HOW TO COMPLETE THIS TASK: The reply should hold only the lines below from the one with "R9: 47k (SDA, VS) -> 47k (+24V, SDA)" to the end, each copied exactly.

Records excerpted from a collection:
______________________________

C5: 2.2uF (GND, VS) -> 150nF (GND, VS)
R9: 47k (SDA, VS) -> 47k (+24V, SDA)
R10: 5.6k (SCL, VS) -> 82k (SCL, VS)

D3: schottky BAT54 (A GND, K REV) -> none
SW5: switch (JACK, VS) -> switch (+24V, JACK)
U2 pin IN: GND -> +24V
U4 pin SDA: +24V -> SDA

______________________________

ANSWER SECTION:
R9: 47k (SDA, VS) -> 47k (+24V, SDA)
R10: 5.6k (SCL, VS) -> 82k (SCL, VS)

D3: schottky BAT54 (A GND, K REV) -> none
SW5: switch (JACK, VS) -> switch (+24V, JACK)
U2 pin IN: GND -> +24V
U4 pin SDA: +24V -> SDA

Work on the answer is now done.